**Your objective**. Below are records with pictures in them. Output exactly the lines from the one with "orange cake [874,155,948,221]" through the one with "grey plate [472,470,599,592]", both included, and leave every picture out; give only those lines.

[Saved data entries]
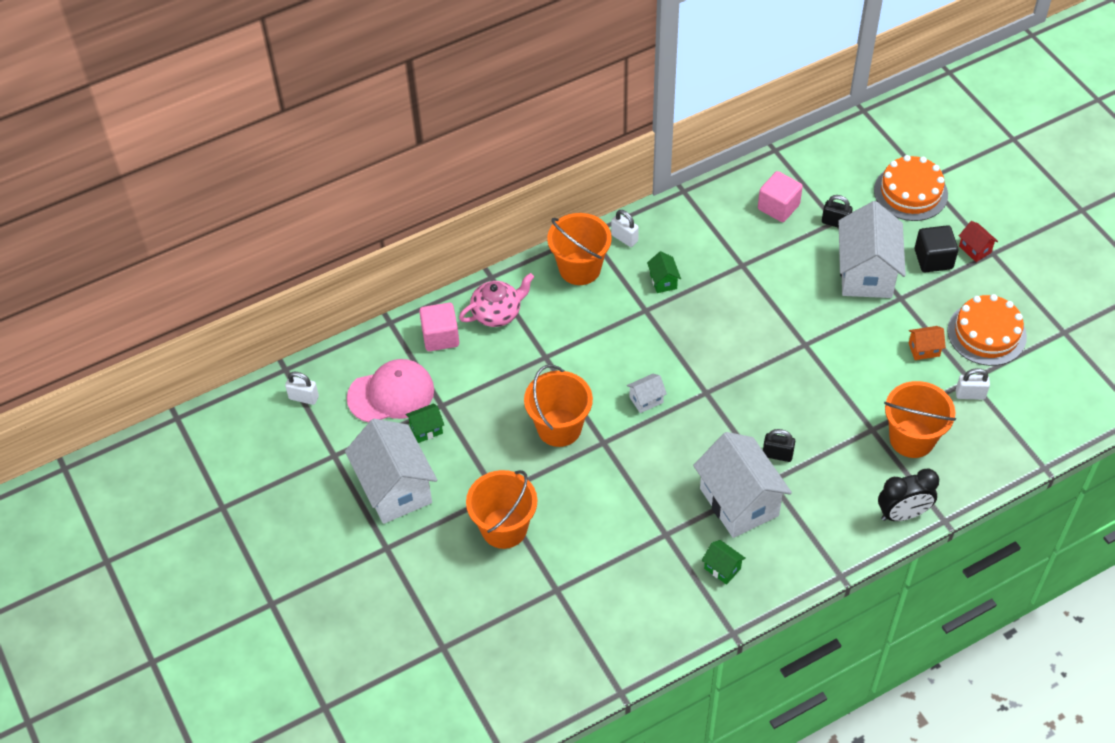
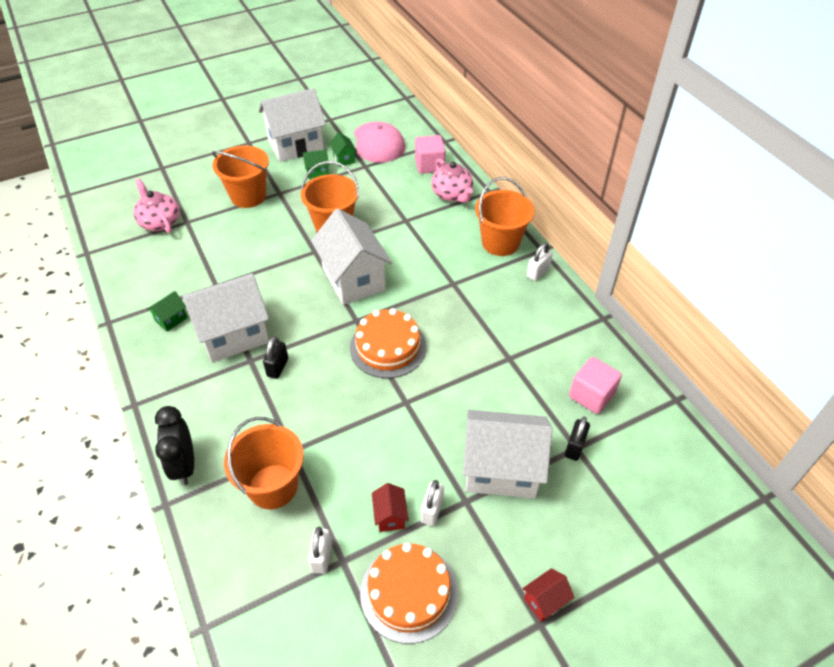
camera: 90 degrees right, 5 degrees down
white padlock [285,372,319,405] -> white padlock moved to [421,480,444,526]
white house [627,374,667,413] -> white house [311,209,392,305], size x2.34
green house [647,251,681,293] -> green house moved to [303,150,329,179]
orange cake [874,155,948,221] -> orange cake moved to [350,308,426,378]
orange house [909,326,946,360] -> red house [372,483,409,532]
black cube [915,225,958,272] -> none
none -> pink teapot [134,178,179,233]

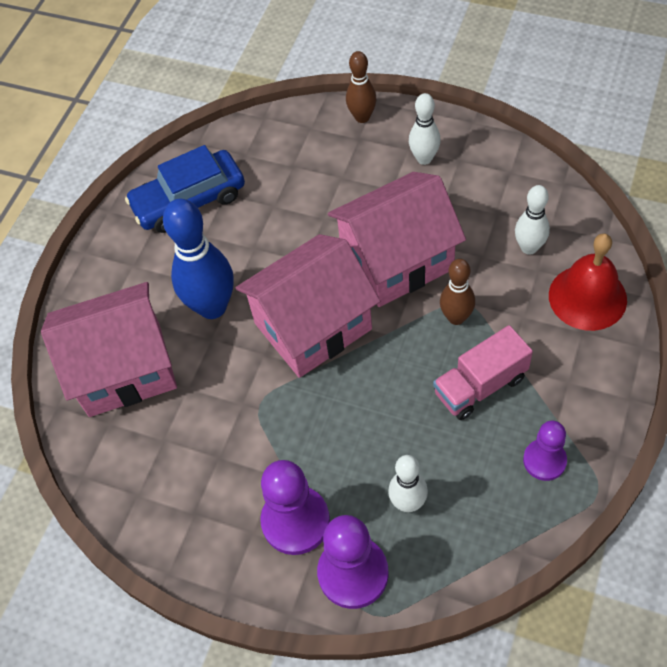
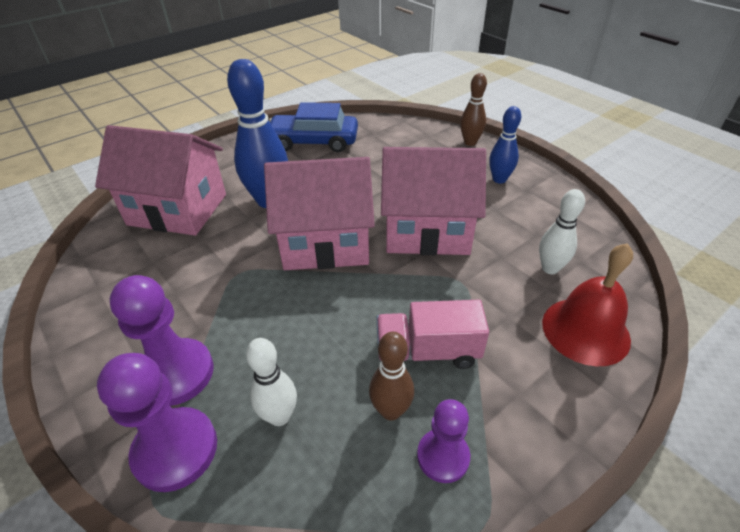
camera: 25 degrees right, 15 degrees down
white bowling pin [409,93,441,165] -> blue bowling pin [489,106,521,184]
brown bowling pin [440,259,475,325] -> brown bowling pin moved to [369,332,414,421]

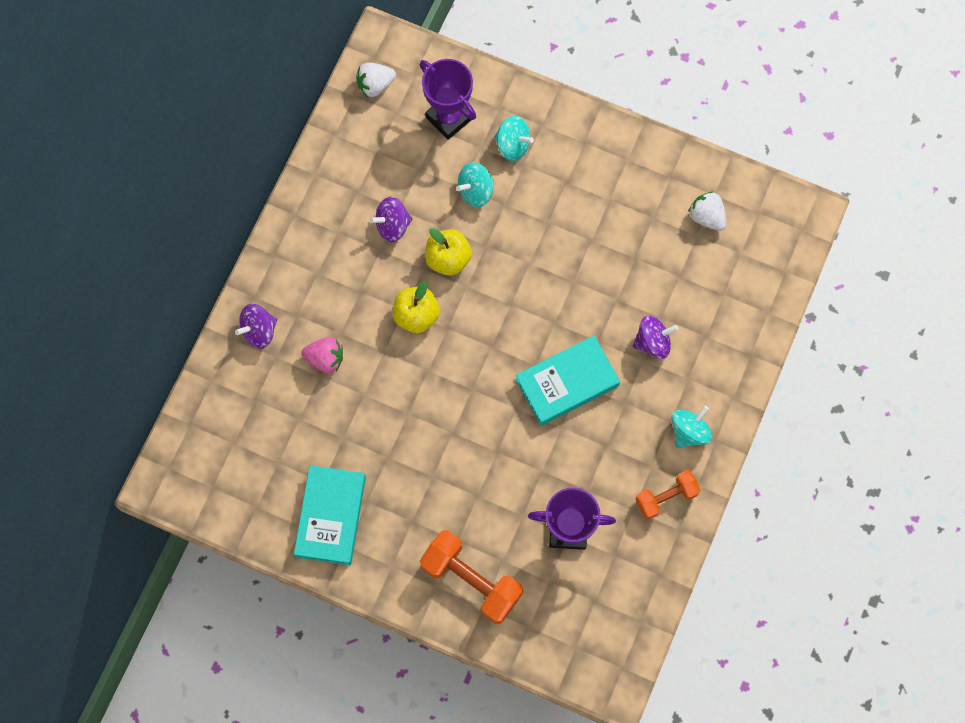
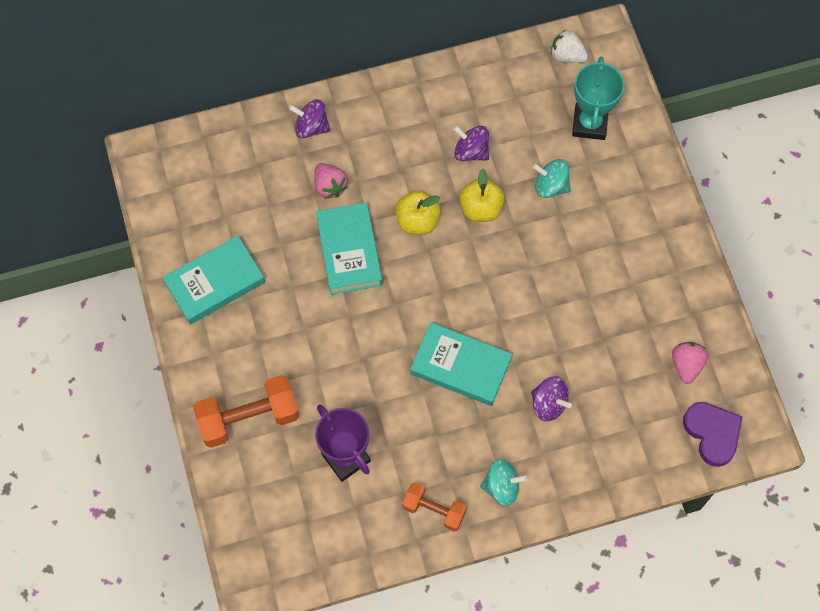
camera: 50 degrees right, 5 degrees down
purple trophy [420,59,476,140] -> turquoise trophy [572,57,624,140]
orange dumbbell [420,530,524,624] -> orange dumbbell turned 75 degrees clockwise [193,375,299,448]
turquoise spinning top [494,116,534,161] -> none
white strawberry [689,192,727,231] -> pink strawberry [672,342,708,384]
none -> turquoise book [316,202,383,295]
none -> purple heart [683,402,742,467]

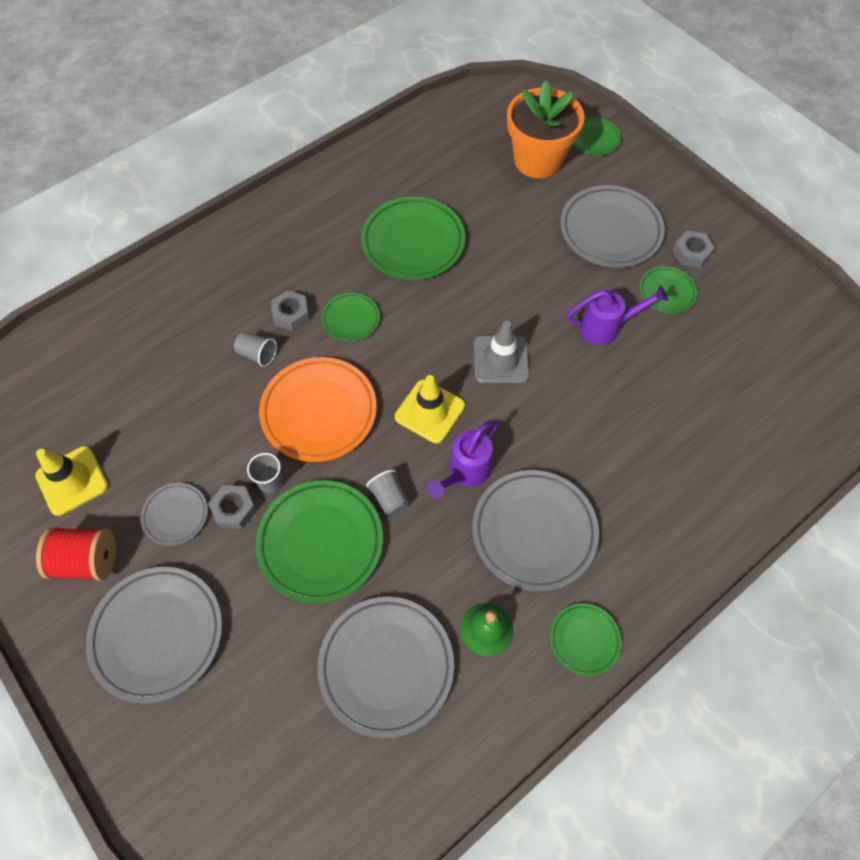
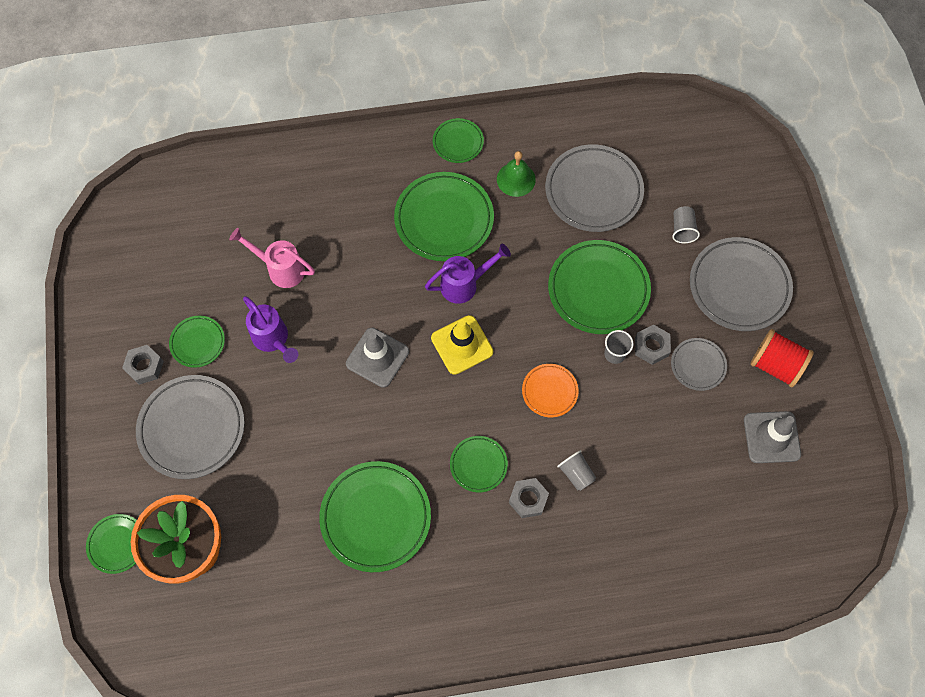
camera: 150 degrees left, 5 degrees up
yellow traffic cone [35,446,108,516] -> grey traffic cone [744,411,801,463]
orange plate [259,357,377,462] -> orange plate [522,364,579,417], size x0.53
grey cup [366,469,408,515] -> grey cup moved to [672,206,700,243]
grey plate [472,470,599,592] -> green plate [394,172,494,261]
purple watering can [567,285,668,345] -> purple watering can turned 150 degrees counterclockwise [243,296,298,363]
none -> pink watering can [229,228,315,288]

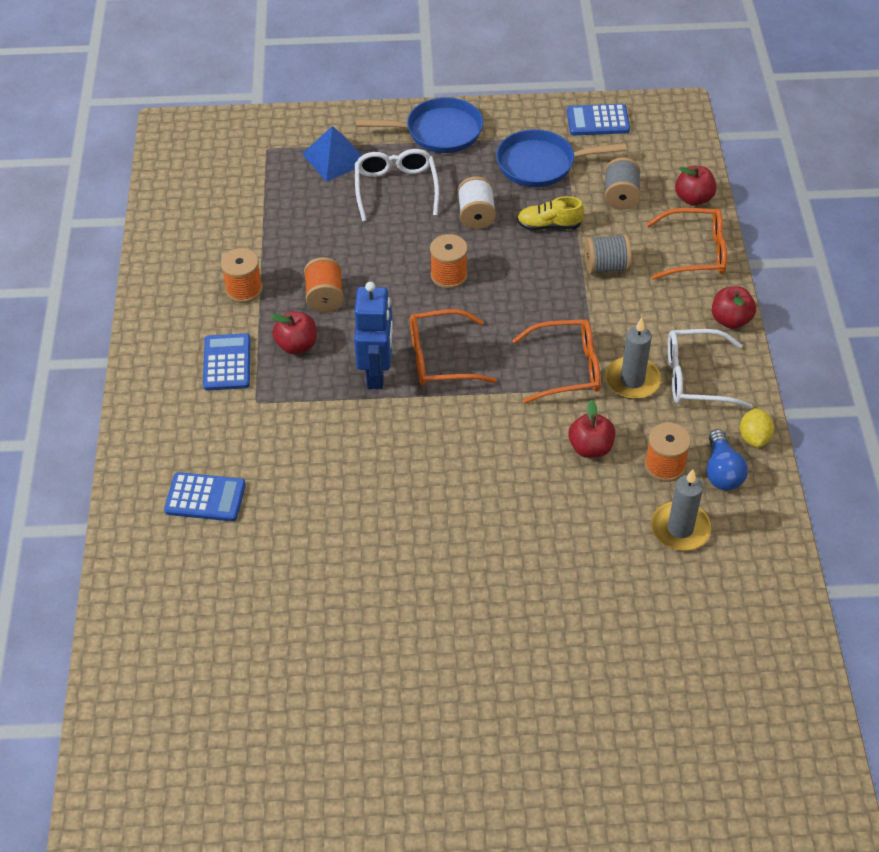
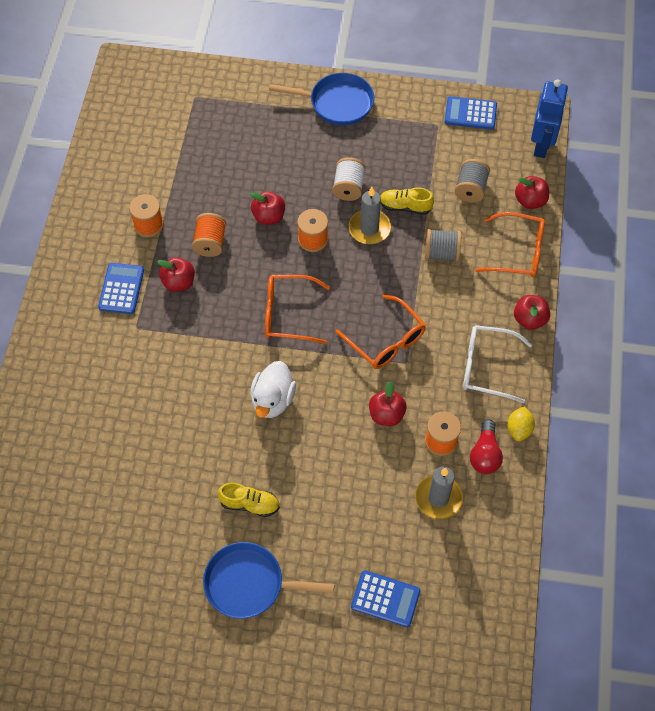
camera: 10 degrees right, 10 degrees up
blue calculator [164,472,246,521] -> blue calculator moved to [351,570,421,627]
blue pyramid [302,126,362,182] -> none
blue robot [354,282,393,389] -> blue robot moved to [531,79,568,158]
white glasses [355,149,439,221] -> none
blue pan [496,129,627,187] -> blue pan moved to [203,542,334,619]
orange glasses [512,319,601,403] -> orange glasses turned 45 degrees clockwise [335,295,426,369]
grey candle [605,318,661,399] -> grey candle moved to [348,187,391,244]
blue light bulb [706,429,748,491] -> red light bulb [470,419,503,474]
none -> yellow shoe [218,482,280,517]
none -> red apple [250,191,285,225]
none -> white duck [250,361,296,418]

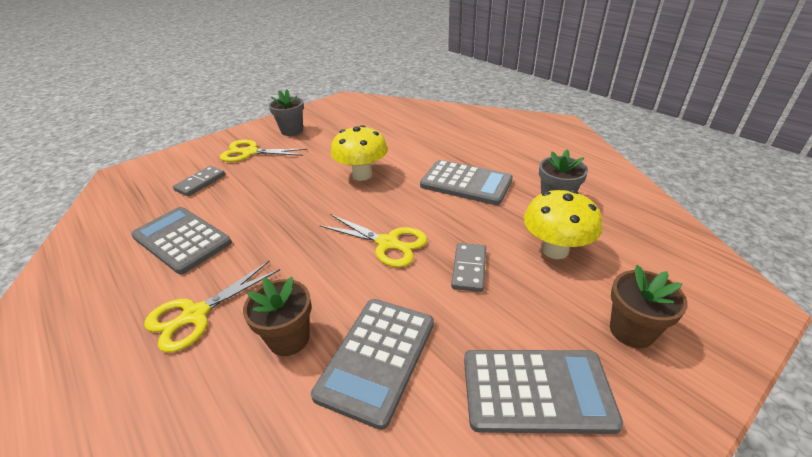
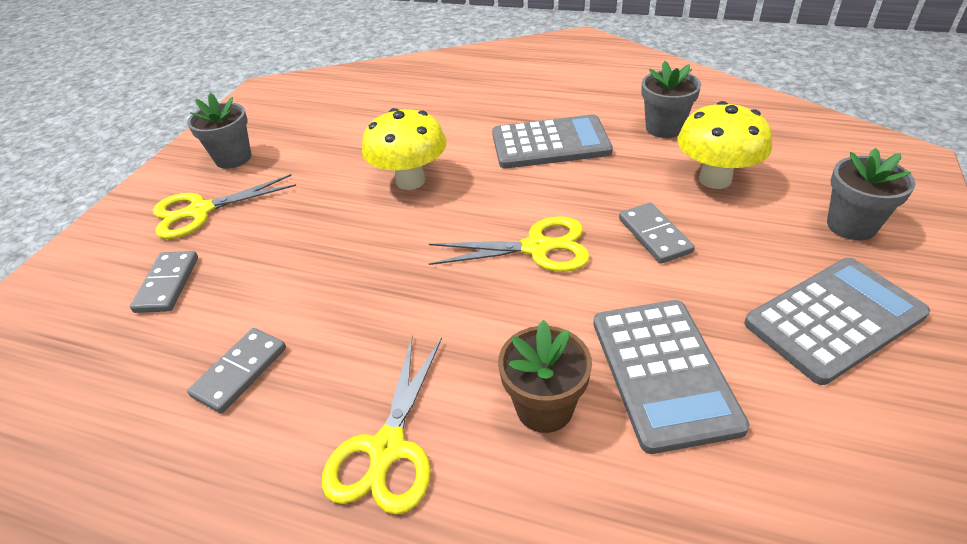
camera: 30 degrees left, 5 degrees up
grey calculator [131,207,232,274] -> grey domino [187,328,286,414]
brown flower pot [610,265,688,348] -> grey flower pot [827,148,915,240]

**Result**.
orange cake [874,155,948,221] -> orange cake moved to [350,308,426,378]
orange house [909,326,946,360] -> red house [372,483,409,532]
black cube [915,225,958,272] -> none
none -> pink teapot [134,178,179,233]

camera: 25 degrees right, 15 degrees down
white bowling pin [409,93,441,165] -> blue bowling pin [489,106,521,184]
brown bowling pin [440,259,475,325] -> brown bowling pin moved to [369,332,414,421]

camera: 50 degrees right, 5 degrees down
purple trophy [420,59,476,140] -> turquoise trophy [572,57,624,140]
orange dumbbell [420,530,524,624] -> orange dumbbell turned 75 degrees clockwise [193,375,299,448]
turquoise spinning top [494,116,534,161] -> none
white strawberry [689,192,727,231] -> pink strawberry [672,342,708,384]
none -> turquoise book [316,202,383,295]
none -> purple heart [683,402,742,467]

camera: 150 degrees left, 5 degrees up
yellow traffic cone [35,446,108,516] -> grey traffic cone [744,411,801,463]
orange plate [259,357,377,462] -> orange plate [522,364,579,417], size x0.53
grey cup [366,469,408,515] -> grey cup moved to [672,206,700,243]
grey plate [472,470,599,592] -> green plate [394,172,494,261]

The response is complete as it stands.